Nothing in the records should differ when they are repeated. Restate them word for word.

(Information Opens)

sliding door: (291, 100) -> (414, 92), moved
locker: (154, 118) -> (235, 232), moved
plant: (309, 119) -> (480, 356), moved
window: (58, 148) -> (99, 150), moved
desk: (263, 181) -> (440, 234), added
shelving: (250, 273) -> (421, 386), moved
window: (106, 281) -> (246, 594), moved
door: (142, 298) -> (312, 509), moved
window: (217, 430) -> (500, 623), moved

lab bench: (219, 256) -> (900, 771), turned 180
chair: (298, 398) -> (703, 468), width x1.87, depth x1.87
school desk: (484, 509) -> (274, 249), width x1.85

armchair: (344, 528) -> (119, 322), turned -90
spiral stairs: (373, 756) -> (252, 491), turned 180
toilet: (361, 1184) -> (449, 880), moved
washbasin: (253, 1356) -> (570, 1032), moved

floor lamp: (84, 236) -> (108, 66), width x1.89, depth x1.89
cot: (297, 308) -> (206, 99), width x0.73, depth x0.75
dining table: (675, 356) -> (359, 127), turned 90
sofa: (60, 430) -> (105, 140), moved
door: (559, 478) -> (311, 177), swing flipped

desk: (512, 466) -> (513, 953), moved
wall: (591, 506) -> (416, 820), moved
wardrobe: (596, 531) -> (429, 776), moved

(Information Closes)

Expected answer —
sliding door: (291, 100) -> (414, 92), moved
locker: (154, 118) -> (235, 232), moved
plant: (309, 119) -> (480, 356), moved
window: (58, 148) -> (99, 150), moved
desk: (263, 181) -> (440, 234), added
shelving: (250, 273) -> (421, 386), moved
window: (106, 281) -> (246, 594), moved
door: (142, 298) -> (312, 509), moved
window: (217, 430) -> (500, 623), moved

lab bench: (219, 256) -> (900, 771), turned 180
chair: (298, 398) -> (703, 468), width x1.87, depth x1.87
school desk: (484, 509) -> (274, 249), width x1.85

armchair: (344, 528) -> (119, 322), turned -90
spiral stairs: (373, 756) -> (252, 491), turned 180
toilet: (361, 1184) -> (449, 880), moved
washbasin: (253, 1356) -> (570, 1032), moved

floor lamp: (84, 236) -> (108, 66), width x1.89, depth x1.89
cot: (297, 308) -> (206, 99), width x0.73, depth x0.75
dining table: (675, 356) -> (359, 127), turned 90
sofa: (60, 430) -> (105, 140), moved
door: (559, 478) -> (311, 177), swing flipped

desk: (512, 466) -> (513, 953), moved
wall: (591, 506) -> (416, 820), moved
wardrobe: (596, 531) -> (429, 776), moved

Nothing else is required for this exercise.